Input -
◆ ◆ ◆ ◆ ◆

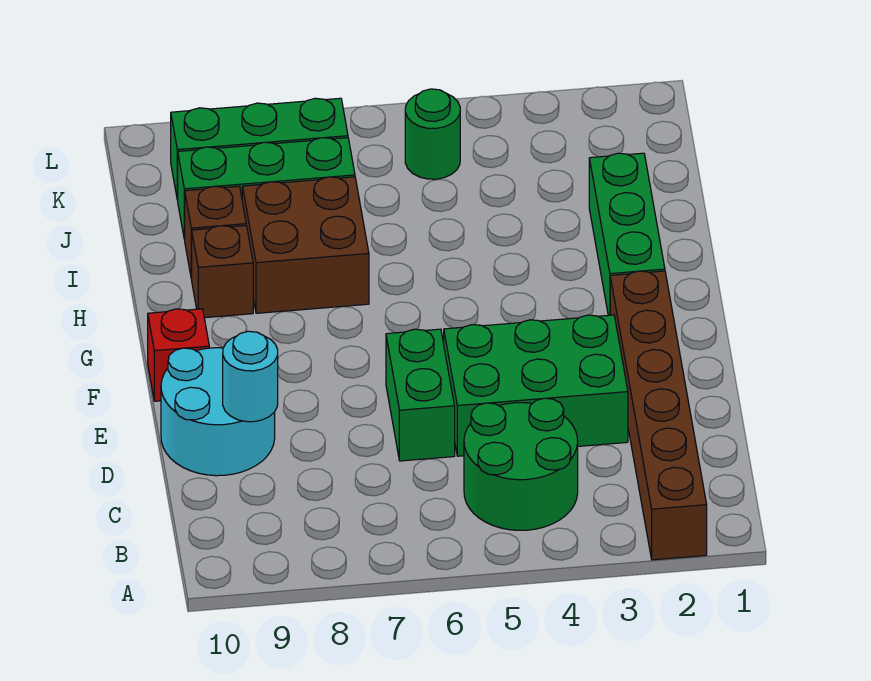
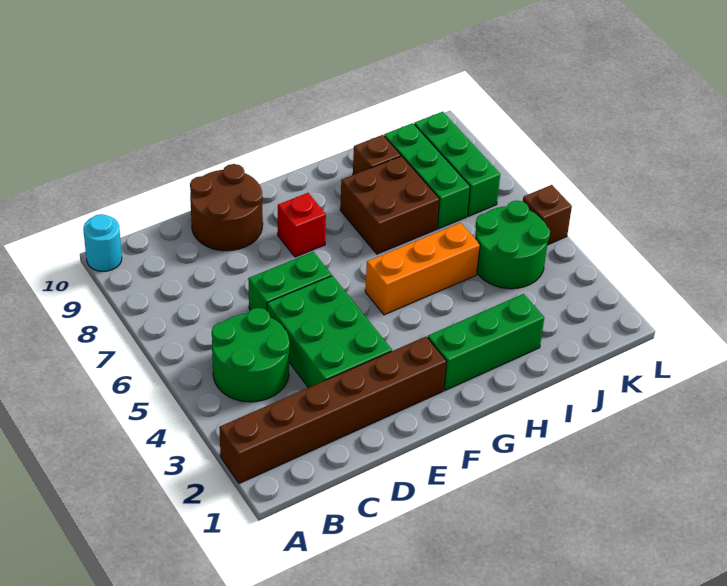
cyan round brick D9:E10 level 1 -> brown round brick D9:E10 level 1
cyan round brick D9 level 2 -> cyan round brick A10 level 1
red brick F10 level 1 -> red brick F8 level 1
none -> orange brick G5:I5 level 1
brown brick H9 level 1 -> brown brick L5 level 1
green round brick K5 level 1 -> green round brick J4:K5 level 1

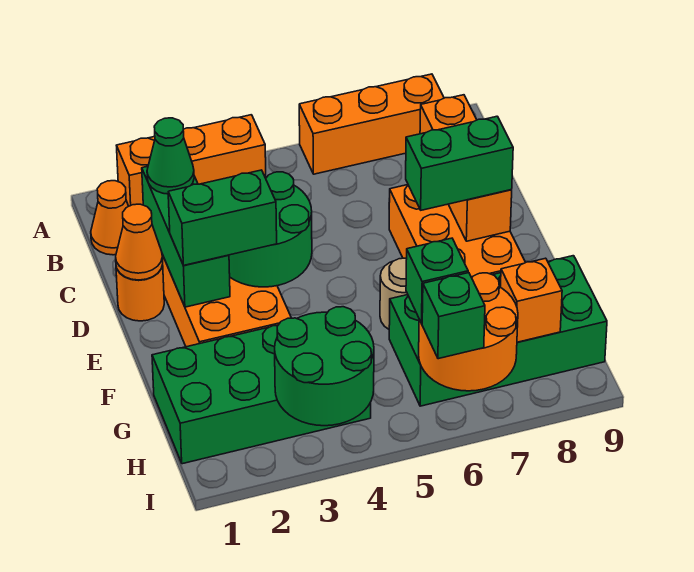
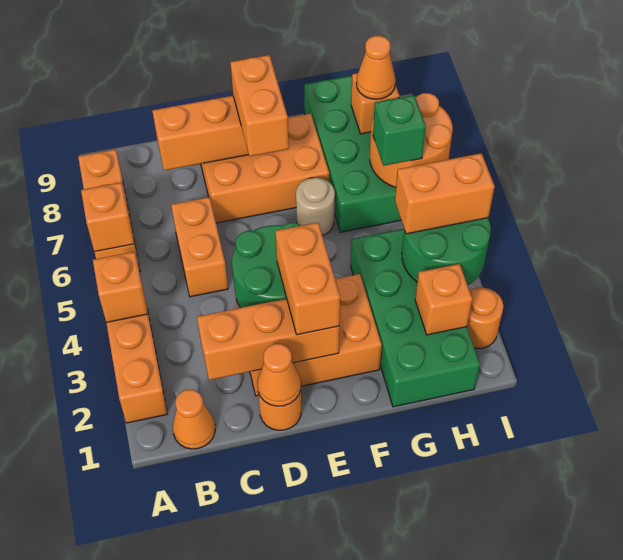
none -> orange brick A4 level 2
none -> orange brick A6 level 2
green brick C2:E2 level 2 -> orange brick C2:E2 level 2
green cone C2 level 3 -> none
none -> orange brick C5:C6 level 1
green brick E2:E3 level 3 -> orange brick E2:E3 level 3
green brick E7:E8 level 3 -> orange brick E7:E8 level 3
none -> orange brick H2 level 2
none -> orange brick H4:I4 level 3
none -> orange cone H8 level 3
none -> orange round brick I2 level 1
green brick I6 level 3 -> none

◆ ◆ ◆ ◆ ◆

Problem to solve - Set down exactly the lines that begin with the one containing "green brick C2:E2" and end with the last line above, and no others.

Solution to this task -
green brick C2:E2 level 2 -> orange brick C2:E2 level 2
green cone C2 level 3 -> none
none -> orange brick C5:C6 level 1
green brick E2:E3 level 3 -> orange brick E2:E3 level 3
green brick E7:E8 level 3 -> orange brick E7:E8 level 3
none -> orange brick H2 level 2
none -> orange brick H4:I4 level 3
none -> orange cone H8 level 3
none -> orange round brick I2 level 1
green brick I6 level 3 -> none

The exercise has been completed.